**WHAT NEEDS TO BE DONE**
In the data below, find the line containing "gray rectangle: moved 40 px right, 2 px up"; reproduce that line and all subsequent lines exactly, and nothing else.

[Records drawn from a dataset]
»»
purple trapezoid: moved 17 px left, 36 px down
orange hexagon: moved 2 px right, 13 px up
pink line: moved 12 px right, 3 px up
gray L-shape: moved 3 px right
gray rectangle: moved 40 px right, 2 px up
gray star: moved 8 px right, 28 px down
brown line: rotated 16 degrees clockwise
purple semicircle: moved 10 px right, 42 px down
««
**RESPONSE TO THIS TASK**
gray rectangle: moved 40 px right, 2 px up
gray star: moved 8 px right, 28 px down
brown line: rotated 16 degrees clockwise
purple semicircle: moved 10 px right, 42 px down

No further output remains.